** Exercise **
The answer must be an exact copy of the lines from the one containing "orange semicircle: (295, 320)" through the last line of the records, with no pictures.

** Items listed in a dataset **
• • • • • • •

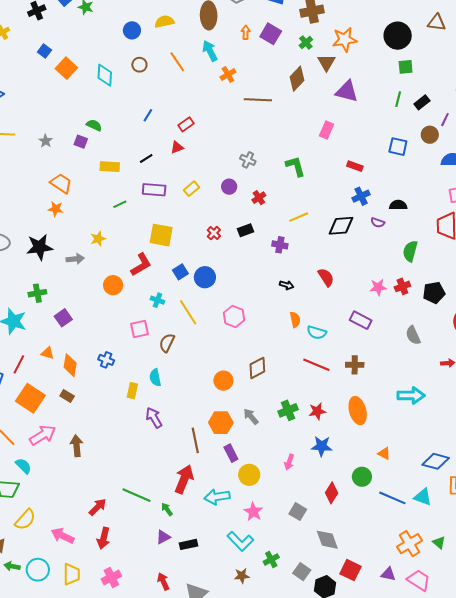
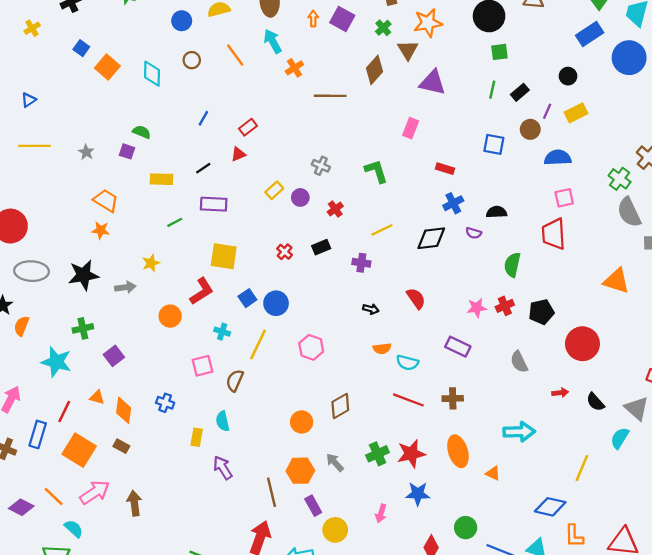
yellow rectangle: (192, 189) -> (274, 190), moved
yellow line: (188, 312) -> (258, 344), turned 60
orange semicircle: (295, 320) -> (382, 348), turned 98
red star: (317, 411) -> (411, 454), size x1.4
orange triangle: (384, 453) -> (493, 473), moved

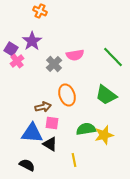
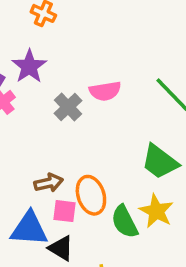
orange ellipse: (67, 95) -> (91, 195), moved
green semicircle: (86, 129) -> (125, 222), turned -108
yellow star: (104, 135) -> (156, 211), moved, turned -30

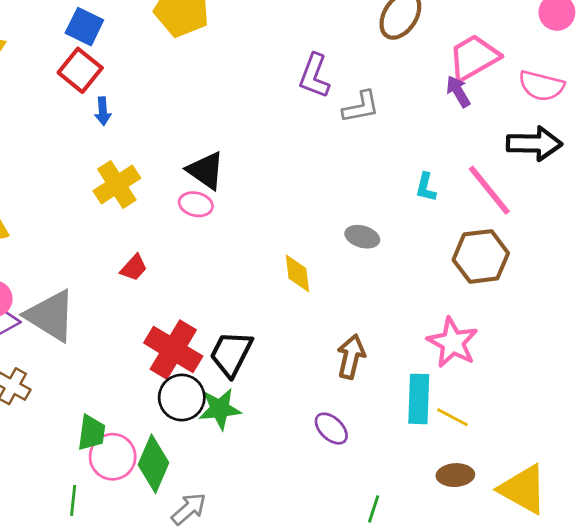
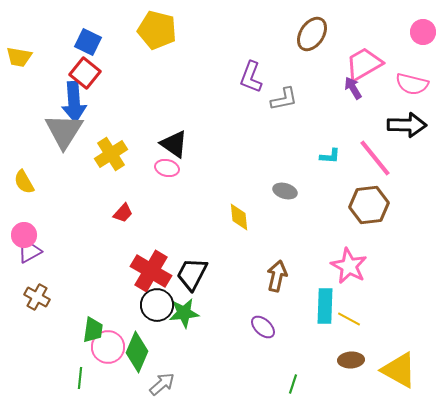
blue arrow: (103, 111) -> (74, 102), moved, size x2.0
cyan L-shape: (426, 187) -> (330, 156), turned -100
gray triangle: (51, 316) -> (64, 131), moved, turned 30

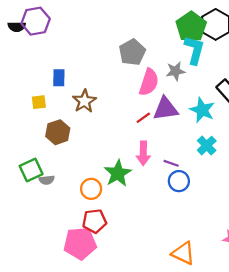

• • • • • • •

** Response to this task **
orange semicircle: (295, 320) -> (382, 348), turned 98
red star: (317, 411) -> (411, 454), size x1.4
orange triangle: (384, 453) -> (493, 473), moved

orange ellipse: (67, 95) -> (91, 195), moved
green semicircle: (86, 129) -> (125, 222), turned -108
yellow star: (104, 135) -> (156, 211), moved, turned -30

blue arrow: (103, 111) -> (74, 102), moved, size x2.0
cyan L-shape: (426, 187) -> (330, 156), turned -100
gray triangle: (51, 316) -> (64, 131), moved, turned 30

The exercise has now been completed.